→ **PROBLEM TO WORK ON**:
Count the lines in the listing below that contain the string "instrumentName", and give only the number.
━━━━━ DATA FOR THE TASK ━━━━━
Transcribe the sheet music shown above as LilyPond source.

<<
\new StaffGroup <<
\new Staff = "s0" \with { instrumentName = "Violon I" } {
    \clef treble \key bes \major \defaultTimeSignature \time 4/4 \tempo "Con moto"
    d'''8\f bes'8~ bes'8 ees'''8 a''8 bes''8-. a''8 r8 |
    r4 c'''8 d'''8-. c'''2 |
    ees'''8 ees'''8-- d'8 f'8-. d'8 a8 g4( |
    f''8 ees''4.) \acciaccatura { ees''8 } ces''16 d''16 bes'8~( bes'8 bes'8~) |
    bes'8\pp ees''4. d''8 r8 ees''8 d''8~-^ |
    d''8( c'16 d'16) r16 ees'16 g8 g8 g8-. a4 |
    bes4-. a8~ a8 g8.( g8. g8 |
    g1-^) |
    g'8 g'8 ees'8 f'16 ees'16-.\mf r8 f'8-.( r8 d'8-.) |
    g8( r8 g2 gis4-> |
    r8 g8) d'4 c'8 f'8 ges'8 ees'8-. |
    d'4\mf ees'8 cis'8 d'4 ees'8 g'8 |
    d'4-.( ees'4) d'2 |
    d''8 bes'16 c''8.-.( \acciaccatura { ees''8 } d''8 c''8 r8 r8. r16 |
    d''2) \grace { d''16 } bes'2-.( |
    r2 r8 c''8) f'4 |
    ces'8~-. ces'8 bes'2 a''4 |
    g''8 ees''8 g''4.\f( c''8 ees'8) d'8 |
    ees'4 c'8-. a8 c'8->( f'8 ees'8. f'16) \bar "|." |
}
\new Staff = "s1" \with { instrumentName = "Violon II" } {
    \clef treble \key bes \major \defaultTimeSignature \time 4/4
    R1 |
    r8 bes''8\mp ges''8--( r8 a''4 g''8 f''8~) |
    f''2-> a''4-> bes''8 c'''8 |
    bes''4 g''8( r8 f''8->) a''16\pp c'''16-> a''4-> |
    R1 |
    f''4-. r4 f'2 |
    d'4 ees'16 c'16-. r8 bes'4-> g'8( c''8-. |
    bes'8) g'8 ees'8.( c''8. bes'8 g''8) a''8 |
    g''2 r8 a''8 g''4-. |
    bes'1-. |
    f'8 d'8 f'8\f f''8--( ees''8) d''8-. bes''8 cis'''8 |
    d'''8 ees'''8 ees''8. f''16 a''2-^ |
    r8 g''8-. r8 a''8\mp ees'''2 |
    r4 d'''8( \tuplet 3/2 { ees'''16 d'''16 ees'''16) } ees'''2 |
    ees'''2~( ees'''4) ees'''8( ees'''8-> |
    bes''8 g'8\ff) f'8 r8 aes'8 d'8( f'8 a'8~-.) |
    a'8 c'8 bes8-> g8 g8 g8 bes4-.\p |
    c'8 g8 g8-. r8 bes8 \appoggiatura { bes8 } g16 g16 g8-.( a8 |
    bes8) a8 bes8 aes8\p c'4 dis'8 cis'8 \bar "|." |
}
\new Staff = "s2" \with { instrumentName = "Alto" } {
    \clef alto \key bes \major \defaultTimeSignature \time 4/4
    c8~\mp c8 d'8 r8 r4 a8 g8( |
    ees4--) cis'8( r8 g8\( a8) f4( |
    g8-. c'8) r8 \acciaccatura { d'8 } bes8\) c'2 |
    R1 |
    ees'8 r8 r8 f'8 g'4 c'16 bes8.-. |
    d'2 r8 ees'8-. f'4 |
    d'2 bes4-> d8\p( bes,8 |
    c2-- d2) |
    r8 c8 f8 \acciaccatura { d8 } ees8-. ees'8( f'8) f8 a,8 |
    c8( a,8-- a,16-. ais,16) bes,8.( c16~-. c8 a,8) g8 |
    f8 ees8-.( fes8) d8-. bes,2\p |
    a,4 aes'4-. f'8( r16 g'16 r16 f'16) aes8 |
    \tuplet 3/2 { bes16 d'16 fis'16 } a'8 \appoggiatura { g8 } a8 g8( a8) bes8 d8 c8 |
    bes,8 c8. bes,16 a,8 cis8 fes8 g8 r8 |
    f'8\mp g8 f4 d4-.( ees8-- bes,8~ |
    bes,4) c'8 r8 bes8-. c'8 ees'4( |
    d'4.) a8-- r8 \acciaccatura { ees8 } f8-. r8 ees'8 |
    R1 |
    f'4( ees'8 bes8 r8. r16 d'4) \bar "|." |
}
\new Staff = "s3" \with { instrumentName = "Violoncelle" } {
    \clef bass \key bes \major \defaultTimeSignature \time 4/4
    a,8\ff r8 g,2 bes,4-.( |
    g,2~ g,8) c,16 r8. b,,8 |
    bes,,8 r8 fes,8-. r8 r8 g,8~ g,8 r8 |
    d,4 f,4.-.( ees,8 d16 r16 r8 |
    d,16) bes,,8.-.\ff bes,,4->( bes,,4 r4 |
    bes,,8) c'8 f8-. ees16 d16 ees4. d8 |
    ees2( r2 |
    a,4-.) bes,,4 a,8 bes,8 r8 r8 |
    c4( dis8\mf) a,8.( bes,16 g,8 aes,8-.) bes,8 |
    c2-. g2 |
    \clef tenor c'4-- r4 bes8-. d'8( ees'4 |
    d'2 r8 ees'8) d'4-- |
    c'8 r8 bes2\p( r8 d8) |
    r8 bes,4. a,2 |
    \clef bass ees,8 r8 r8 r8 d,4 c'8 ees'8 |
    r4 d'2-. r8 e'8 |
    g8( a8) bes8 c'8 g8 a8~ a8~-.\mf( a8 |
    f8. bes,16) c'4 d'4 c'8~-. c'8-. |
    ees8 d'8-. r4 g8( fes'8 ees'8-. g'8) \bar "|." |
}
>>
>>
━━━━━
→ **ANSWER TO THIS EXERCISE**:
4